• **Exercise brief**
If a line in the data holds "blue", copy that line out in full.

• **Study material**
....
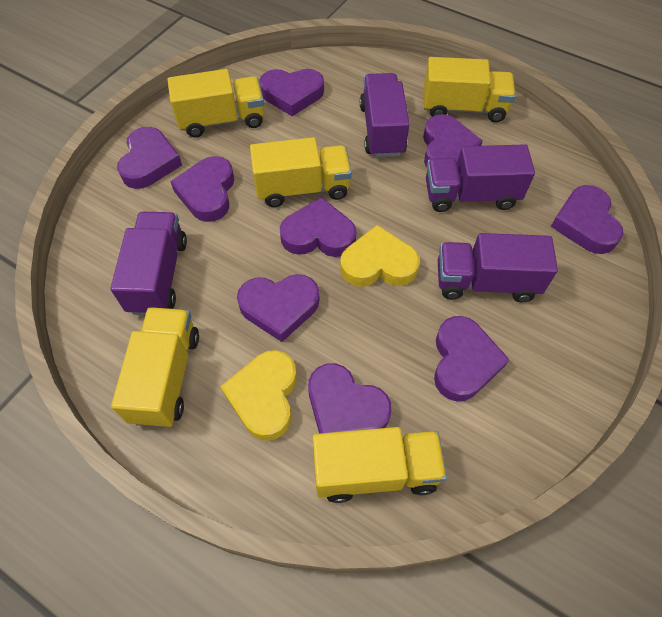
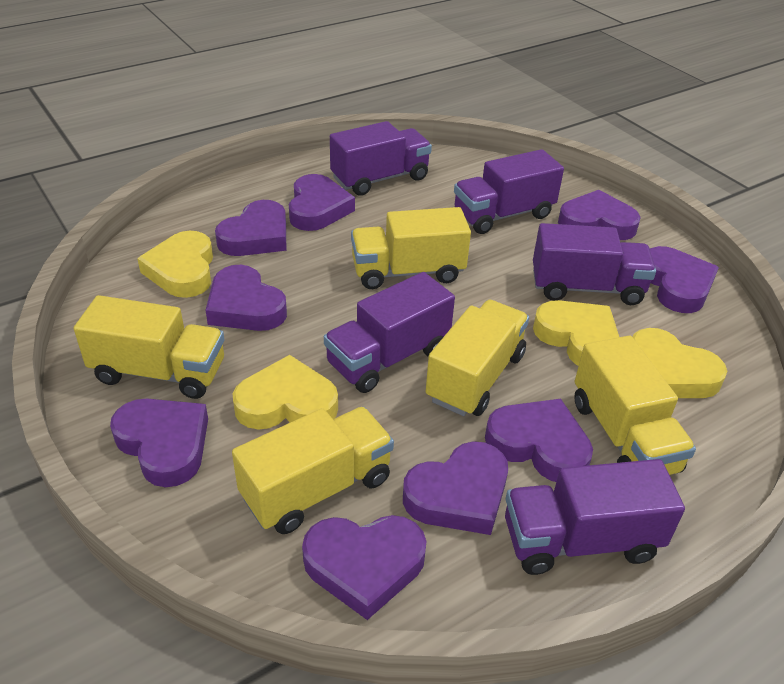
purple truck: [111,212,187,315] [360,73,410,157] [426,144,535,212] [438,233,558,302] = 4 -> [324,272,455,393] [330,121,432,196] [454,149,564,234] [505,459,685,575] [533,223,656,305] = 5
yellow heart: [220,350,297,441] [340,225,420,287] = 2 -> [137,231,213,298] [233,355,338,430] [533,300,619,366] [633,328,727,398] = 4

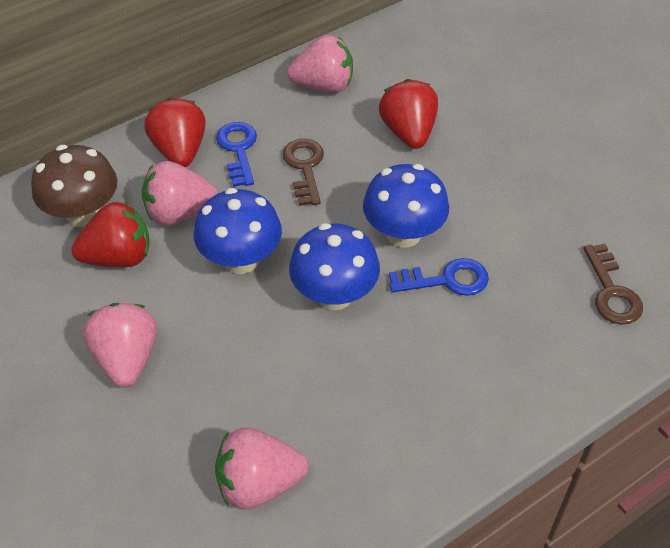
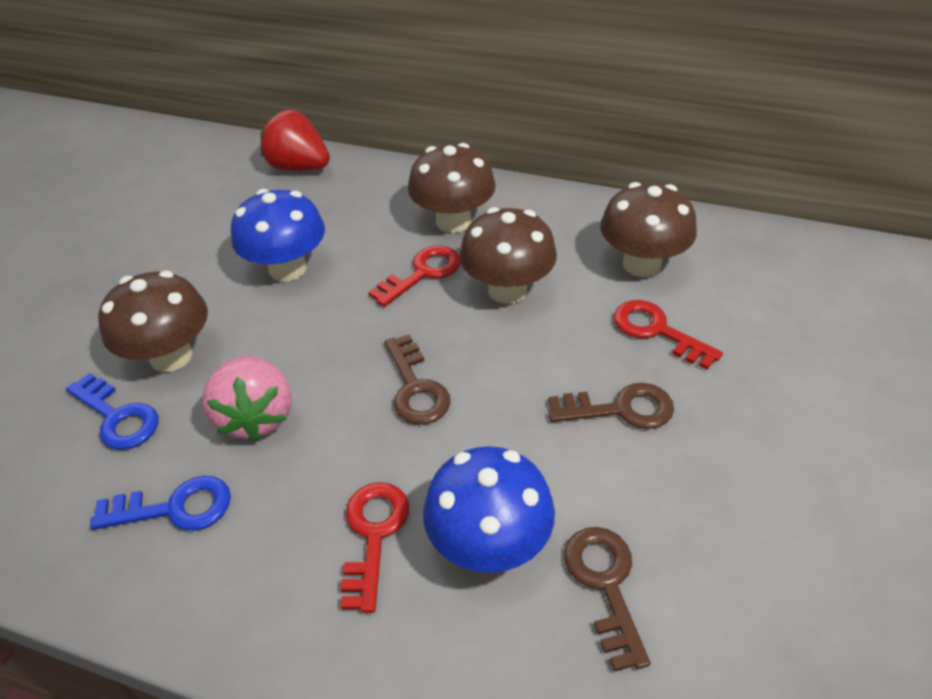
blue mushroom: [194,188,282,274] [289,223,380,310] [363,164,449,248] = 3 -> [231,189,325,282] [423,446,555,573] = 2
brown key: [282,139,324,206] [583,244,643,325] = 2 -> [384,334,450,425] [549,383,674,429] [564,527,651,672] = 3
brown mushroom: [31,145,117,227] = 1 -> [98,271,208,372] [408,143,496,233] [459,207,557,304] [600,182,697,277] = 4
pink strawberry: [83,303,157,388] [142,161,218,226] [215,427,308,509] [287,35,353,93] = 4 -> [202,355,292,441] = 1
red key: none = 0 -> [341,482,409,613] [368,245,460,307] [614,300,723,370] = 3
red strawberry: [71,201,150,267] [144,97,206,167] [379,79,438,149] = 3 -> [260,110,330,171] = 1

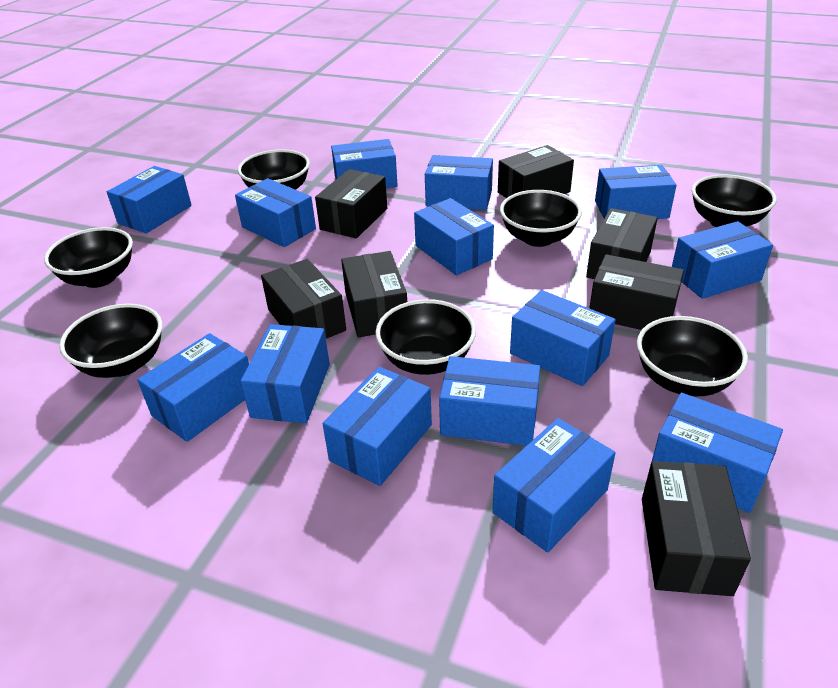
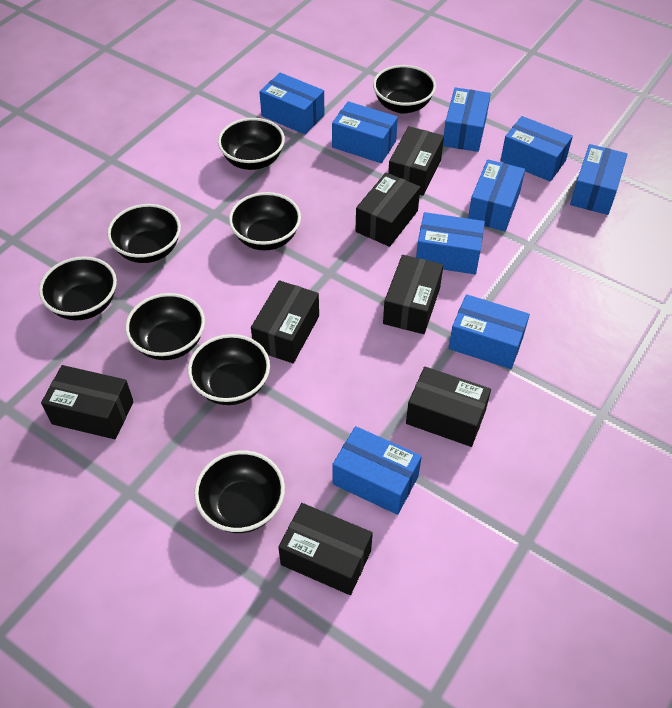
black bowl: [44,227,133,288] [59,304,162,378] [238,149,310,190] [375,299,476,375] [500,190,582,247] [637,316,748,397] [692,174,777,227] = 7 -> [39,256,117,320] [107,204,181,263] [125,293,205,360] [188,334,270,405] [194,450,285,533] [218,118,285,170] [229,192,301,250] [373,65,436,114] = 8
blue box: [107,166,192,234] [137,333,249,442] [235,178,316,247] [240,324,330,423] [323,367,432,486] [331,139,398,188] [414,198,494,275] [425,155,493,210] [439,356,540,446] [492,418,616,552] [510,290,616,386] [595,165,677,219] [652,393,783,513] [672,221,773,299] = 14 -> [259,73,324,134] [332,101,398,163] [332,426,422,515] [416,212,485,274] [443,87,491,152] [449,294,530,369] [468,159,525,231] [500,116,573,182] [570,144,627,215] = 9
....
• **Solution to the exercise**
blue mushroom: [194,188,282,274] [289,223,380,310] [363,164,449,248] = 3 -> [231,189,325,282] [423,446,555,573] = 2
blue box: [107,166,192,234] [137,333,249,442] [235,178,316,247] [240,324,330,423] [323,367,432,486] [331,139,398,188] [414,198,494,275] [425,155,493,210] [439,356,540,446] [492,418,616,552] [510,290,616,386] [595,165,677,219] [652,393,783,513] [672,221,773,299] = 14 -> [259,73,324,134] [332,101,398,163] [332,426,422,515] [416,212,485,274] [443,87,491,152] [449,294,530,369] [468,159,525,231] [500,116,573,182] [570,144,627,215] = 9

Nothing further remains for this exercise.